[Before-and-after change data]
..........
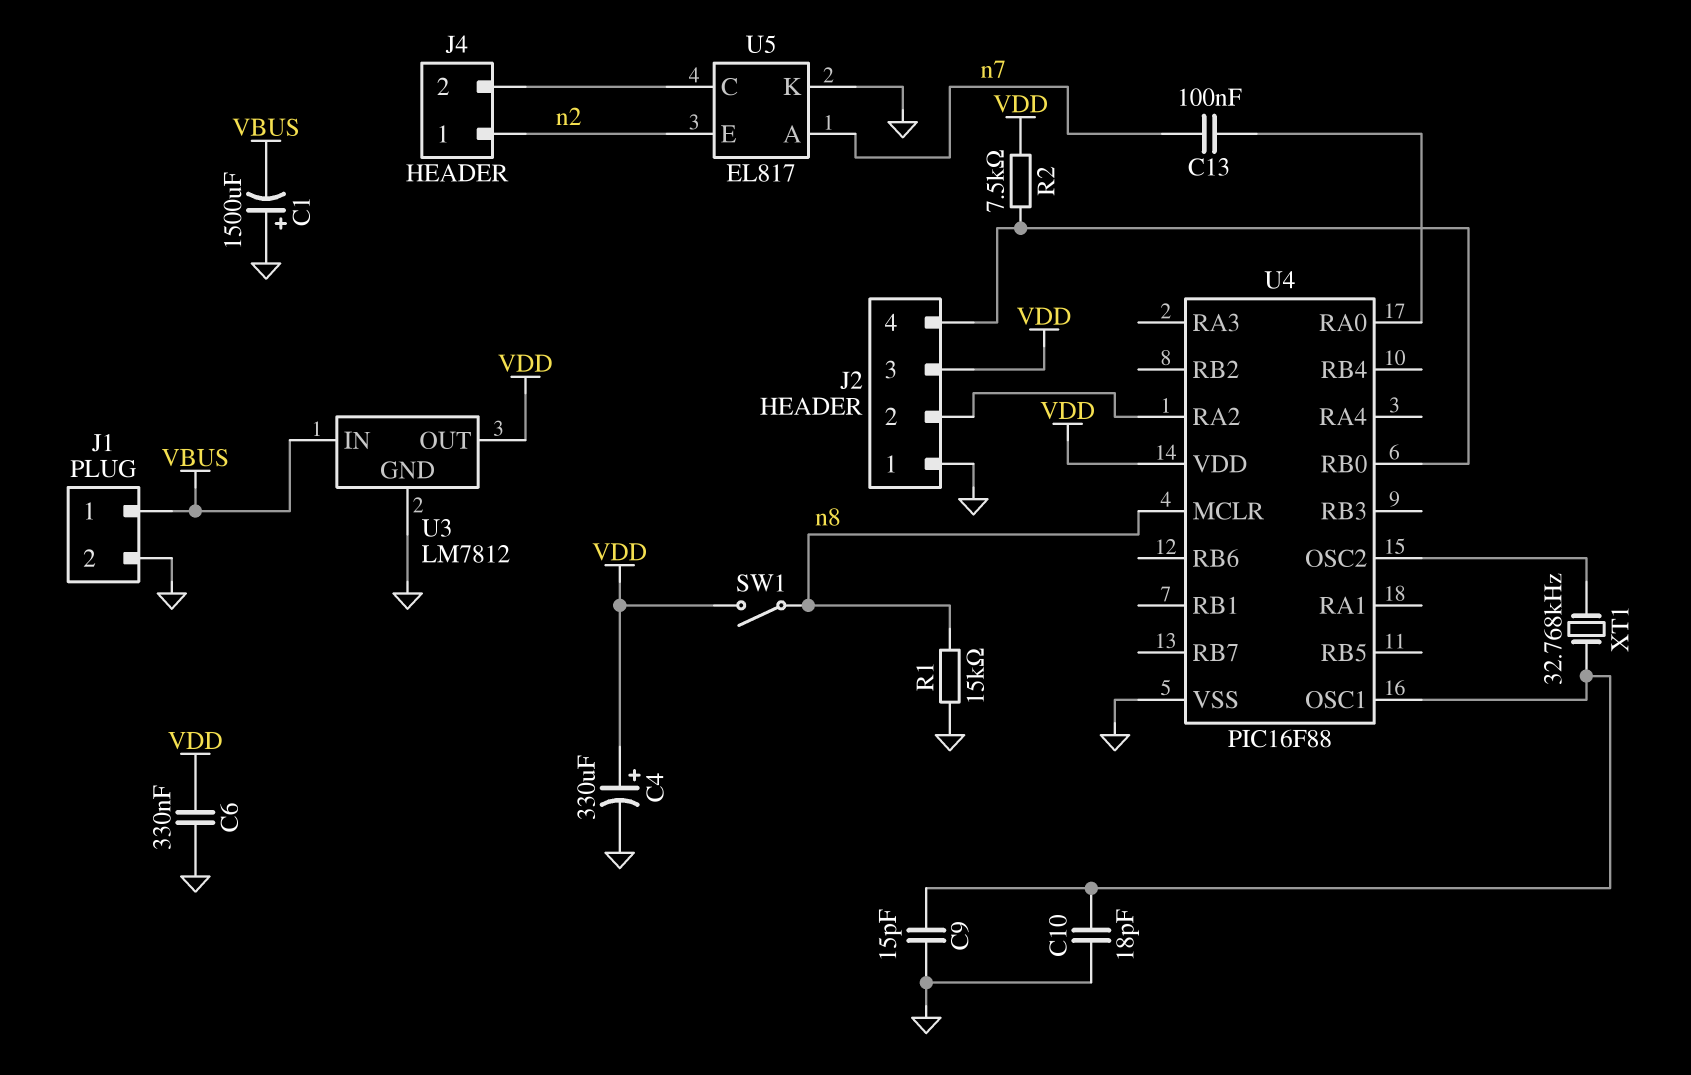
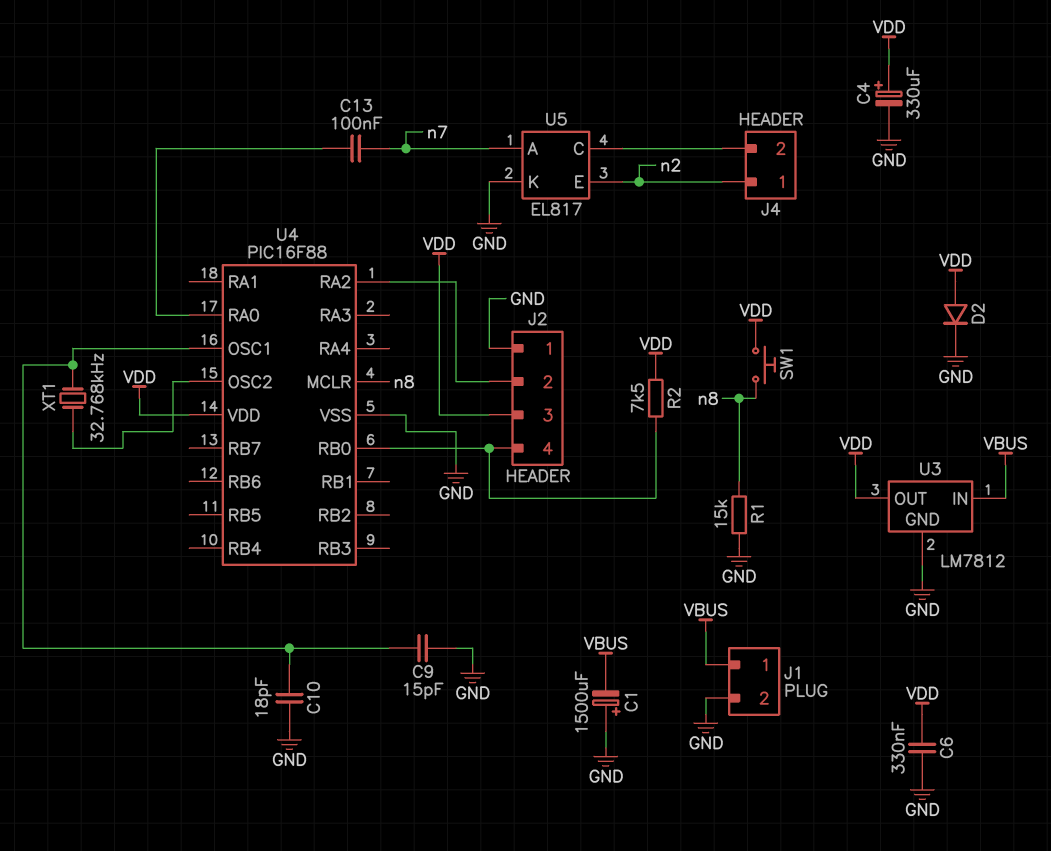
D2: none -> diode (A VDD, K GND)
SW1: switch (VDD, n8) -> button (VDD, n8)

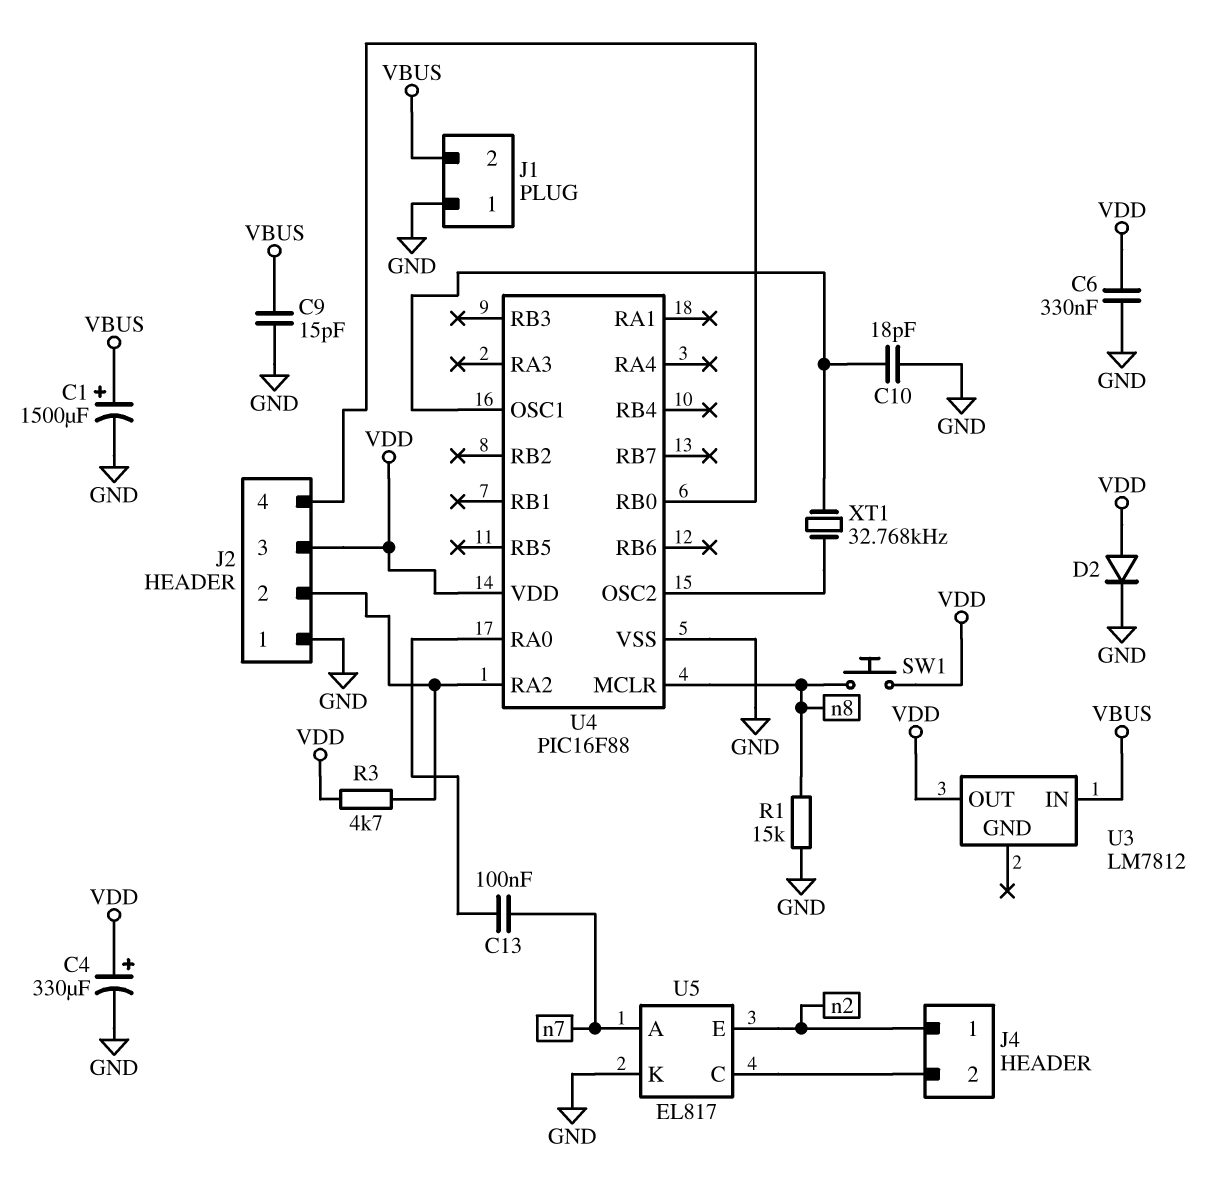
C1: 1500uF (plus GND, minus VBUS) -> 1500uF (plus VBUS, minus GND)
C9: 15pF (GND, U4/OSC1) -> 15pF (GND, VBUS)
J1 pin 1: VBUS -> GND
J1 pin 2: GND -> VBUS
R2: 7.5k (J2/4, VDD) -> none
R3: none -> 4.7k (J2/2, VDD)
U3 pin GND: GND -> none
..........
**BRIEF**
Only one span of lines is wanted: the line with "J1 pin 2: GND -> VBUS" and every line after it to the end of the entries, output exactly.

**THE ANSWER**
J1 pin 2: GND -> VBUS
R2: 7.5k (J2/4, VDD) -> none
R3: none -> 4.7k (J2/2, VDD)
U3 pin GND: GND -> none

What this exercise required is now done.